---------- Data shown

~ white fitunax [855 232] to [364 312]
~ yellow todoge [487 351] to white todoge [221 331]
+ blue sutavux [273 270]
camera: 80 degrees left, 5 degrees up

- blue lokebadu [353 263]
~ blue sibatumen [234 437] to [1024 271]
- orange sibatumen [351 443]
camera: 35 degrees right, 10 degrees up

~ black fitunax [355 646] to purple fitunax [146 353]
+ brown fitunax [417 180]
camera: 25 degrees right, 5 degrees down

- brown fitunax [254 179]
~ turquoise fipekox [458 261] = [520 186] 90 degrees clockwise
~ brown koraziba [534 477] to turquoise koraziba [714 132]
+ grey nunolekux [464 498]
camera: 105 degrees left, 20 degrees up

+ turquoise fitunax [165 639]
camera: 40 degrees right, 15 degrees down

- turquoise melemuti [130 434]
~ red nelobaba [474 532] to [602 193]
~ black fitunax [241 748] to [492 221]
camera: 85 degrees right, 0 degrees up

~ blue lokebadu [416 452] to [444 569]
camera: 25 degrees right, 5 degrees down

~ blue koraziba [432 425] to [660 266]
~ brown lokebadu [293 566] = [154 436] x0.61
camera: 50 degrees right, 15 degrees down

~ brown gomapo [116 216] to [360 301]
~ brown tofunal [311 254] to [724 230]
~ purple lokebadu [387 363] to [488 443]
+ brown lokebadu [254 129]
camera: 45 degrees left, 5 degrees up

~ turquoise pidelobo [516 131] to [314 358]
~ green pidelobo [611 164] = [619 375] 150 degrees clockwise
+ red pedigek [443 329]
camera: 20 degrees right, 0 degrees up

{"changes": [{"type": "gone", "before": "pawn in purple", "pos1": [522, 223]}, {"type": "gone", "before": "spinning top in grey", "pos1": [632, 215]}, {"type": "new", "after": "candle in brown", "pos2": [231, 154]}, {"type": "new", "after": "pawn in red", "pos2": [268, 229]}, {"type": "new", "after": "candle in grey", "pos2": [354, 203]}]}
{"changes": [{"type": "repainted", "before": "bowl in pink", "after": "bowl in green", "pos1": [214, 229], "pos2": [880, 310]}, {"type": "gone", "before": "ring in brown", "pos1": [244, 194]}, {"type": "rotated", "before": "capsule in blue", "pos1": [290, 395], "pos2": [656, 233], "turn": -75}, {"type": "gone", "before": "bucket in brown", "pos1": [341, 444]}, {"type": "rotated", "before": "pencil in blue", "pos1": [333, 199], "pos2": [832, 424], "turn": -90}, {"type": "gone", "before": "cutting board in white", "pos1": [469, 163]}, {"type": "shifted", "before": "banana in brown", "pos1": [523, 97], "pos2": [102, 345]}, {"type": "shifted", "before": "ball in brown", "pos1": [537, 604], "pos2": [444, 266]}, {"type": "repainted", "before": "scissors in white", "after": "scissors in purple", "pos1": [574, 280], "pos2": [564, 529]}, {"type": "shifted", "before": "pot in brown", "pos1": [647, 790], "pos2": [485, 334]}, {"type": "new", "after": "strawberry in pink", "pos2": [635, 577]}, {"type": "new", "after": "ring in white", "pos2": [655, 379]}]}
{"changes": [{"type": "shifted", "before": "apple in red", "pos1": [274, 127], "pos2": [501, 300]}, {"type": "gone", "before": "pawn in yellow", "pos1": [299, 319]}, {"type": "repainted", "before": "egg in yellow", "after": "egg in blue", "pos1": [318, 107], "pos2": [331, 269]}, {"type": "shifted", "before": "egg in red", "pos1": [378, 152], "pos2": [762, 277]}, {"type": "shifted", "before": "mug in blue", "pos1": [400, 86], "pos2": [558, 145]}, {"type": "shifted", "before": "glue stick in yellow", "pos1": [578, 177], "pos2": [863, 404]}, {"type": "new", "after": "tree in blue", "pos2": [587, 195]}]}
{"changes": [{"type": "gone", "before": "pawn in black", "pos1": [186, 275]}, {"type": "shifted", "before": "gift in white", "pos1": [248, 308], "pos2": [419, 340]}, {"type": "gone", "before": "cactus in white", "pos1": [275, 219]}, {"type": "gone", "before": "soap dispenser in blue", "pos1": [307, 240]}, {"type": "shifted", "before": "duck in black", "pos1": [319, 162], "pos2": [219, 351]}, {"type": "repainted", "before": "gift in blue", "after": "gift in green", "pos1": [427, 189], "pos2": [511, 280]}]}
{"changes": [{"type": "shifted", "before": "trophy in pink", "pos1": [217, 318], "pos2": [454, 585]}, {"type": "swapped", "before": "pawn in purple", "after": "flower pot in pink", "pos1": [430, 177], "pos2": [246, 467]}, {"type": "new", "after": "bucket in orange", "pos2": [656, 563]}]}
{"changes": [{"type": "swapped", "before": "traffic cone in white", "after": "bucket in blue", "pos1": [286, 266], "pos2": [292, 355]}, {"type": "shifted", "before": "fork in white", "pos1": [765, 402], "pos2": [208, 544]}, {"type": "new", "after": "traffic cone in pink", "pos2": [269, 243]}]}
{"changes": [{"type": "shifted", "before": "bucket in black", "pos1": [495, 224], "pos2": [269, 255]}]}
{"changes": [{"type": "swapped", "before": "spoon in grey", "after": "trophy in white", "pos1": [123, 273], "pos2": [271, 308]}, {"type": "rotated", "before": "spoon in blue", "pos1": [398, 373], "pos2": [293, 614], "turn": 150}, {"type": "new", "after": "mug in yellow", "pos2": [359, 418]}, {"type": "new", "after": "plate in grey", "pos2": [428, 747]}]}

--------------------

# To do
Your reply should contain every record, unchanged and complete.

# Task answer
~ white fitunax [855 232] to [364 312]
~ yellow todoge [487 351] to white todoge [221 331]
+ blue sutavux [273 270]
camera: 80 degrees left, 5 degrees up

- blue lokebadu [353 263]
~ blue sibatumen [234 437] to [1024 271]
- orange sibatumen [351 443]
camera: 35 degrees right, 10 degrees up

~ black fitunax [355 646] to purple fitunax [146 353]
+ brown fitunax [417 180]
camera: 25 degrees right, 5 degrees down

- brown fitunax [254 179]
~ turquoise fipekox [458 261] = [520 186] 90 degrees clockwise
~ brown koraziba [534 477] to turquoise koraziba [714 132]
+ grey nunolekux [464 498]
camera: 105 degrees left, 20 degrees up

+ turquoise fitunax [165 639]
camera: 40 degrees right, 15 degrees down

- turquoise melemuti [130 434]
~ red nelobaba [474 532] to [602 193]
~ black fitunax [241 748] to [492 221]
camera: 85 degrees right, 0 degrees up

~ blue lokebadu [416 452] to [444 569]
camera: 25 degrees right, 5 degrees down

~ blue koraziba [432 425] to [660 266]
~ brown lokebadu [293 566] = [154 436] x0.61
camera: 50 degrees right, 15 degrees down

~ brown gomapo [116 216] to [360 301]
~ brown tofunal [311 254] to [724 230]
~ purple lokebadu [387 363] to [488 443]
+ brown lokebadu [254 129]
camera: 45 degrees left, 5 degrees up

~ turquoise pidelobo [516 131] to [314 358]
~ green pidelobo [611 164] = [619 375] 150 degrees clockwise
+ red pedigek [443 329]
camera: 20 degrees right, 0 degrees up

{"changes": [{"type": "gone", "before": "pawn in purple", "pos1": [522, 223]}, {"type": "gone", "before": "spinning top in grey", "pos1": [632, 215]}, {"type": "new", "after": "candle in brown", "pos2": [231, 154]}, {"type": "new", "after": "pawn in red", "pos2": [268, 229]}, {"type": "new", "after": "candle in grey", "pos2": [354, 203]}]}
{"changes": [{"type": "repainted", "before": "bowl in pink", "after": "bowl in green", "pos1": [214, 229], "pos2": [880, 310]}, {"type": "gone", "before": "ring in brown", "pos1": [244, 194]}, {"type": "rotated", "before": "capsule in blue", "pos1": [290, 395], "pos2": [656, 233], "turn": -75}, {"type": "gone", "before": "bucket in brown", "pos1": [341, 444]}, {"type": "rotated", "before": "pencil in blue", "pos1": [333, 199], "pos2": [832, 424], "turn": -90}, {"type": "gone", "before": "cutting board in white", "pos1": [469, 163]}, {"type": "shifted", "before": "banana in brown", "pos1": [523, 97], "pos2": [102, 345]}, {"type": "shifted", "before": "ball in brown", "pos1": [537, 604], "pos2": [444, 266]}, {"type": "repainted", "before": "scissors in white", "after": "scissors in purple", "pos1": [574, 280], "pos2": [564, 529]}, {"type": "shifted", "before": "pot in brown", "pos1": [647, 790], "pos2": [485, 334]}, {"type": "new", "after": "strawberry in pink", "pos2": [635, 577]}, {"type": "new", "after": "ring in white", "pos2": [655, 379]}]}
{"changes": [{"type": "shifted", "before": "apple in red", "pos1": [274, 127], "pos2": [501, 300]}, {"type": "gone", "before": "pawn in yellow", "pos1": [299, 319]}, {"type": "repainted", "before": "egg in yellow", "after": "egg in blue", "pos1": [318, 107], "pos2": [331, 269]}, {"type": "shifted", "before": "egg in red", "pos1": [378, 152], "pos2": [762, 277]}, {"type": "shifted", "before": "mug in blue", "pos1": [400, 86], "pos2": [558, 145]}, {"type": "shifted", "before": "glue stick in yellow", "pos1": [578, 177], "pos2": [863, 404]}, {"type": "new", "after": "tree in blue", "pos2": [587, 195]}]}
{"changes": [{"type": "gone", "before": "pawn in black", "pos1": [186, 275]}, {"type": "shifted", "before": "gift in white", "pos1": [248, 308], "pos2": [419, 340]}, {"type": "gone", "before": "cactus in white", "pos1": [275, 219]}, {"type": "gone", "before": "soap dispenser in blue", "pos1": [307, 240]}, {"type": "shifted", "before": "duck in black", "pos1": [319, 162], "pos2": [219, 351]}, {"type": "repainted", "before": "gift in blue", "after": "gift in green", "pos1": [427, 189], "pos2": [511, 280]}]}
{"changes": [{"type": "shifted", "before": "trophy in pink", "pos1": [217, 318], "pos2": [454, 585]}, {"type": "swapped", "before": "pawn in purple", "after": "flower pot in pink", "pos1": [430, 177], "pos2": [246, 467]}, {"type": "new", "after": "bucket in orange", "pos2": [656, 563]}]}
{"changes": [{"type": "swapped", "before": "traffic cone in white", "after": "bucket in blue", "pos1": [286, 266], "pos2": [292, 355]}, {"type": "shifted", "before": "fork in white", "pos1": [765, 402], "pos2": [208, 544]}, {"type": "new", "after": "traffic cone in pink", "pos2": [269, 243]}]}
{"changes": [{"type": "shifted", "before": "bucket in black", "pos1": [495, 224], "pos2": [269, 255]}]}
{"changes": [{"type": "swapped", "before": "spoon in grey", "after": "trophy in white", "pos1": [123, 273], "pos2": [271, 308]}, {"type": "rotated", "before": "spoon in blue", "pos1": [398, 373], "pos2": [293, 614], "turn": 150}, {"type": "new", "after": "mug in yellow", "pos2": [359, 418]}, {"type": "new", "after": "plate in grey", "pos2": [428, 747]}]}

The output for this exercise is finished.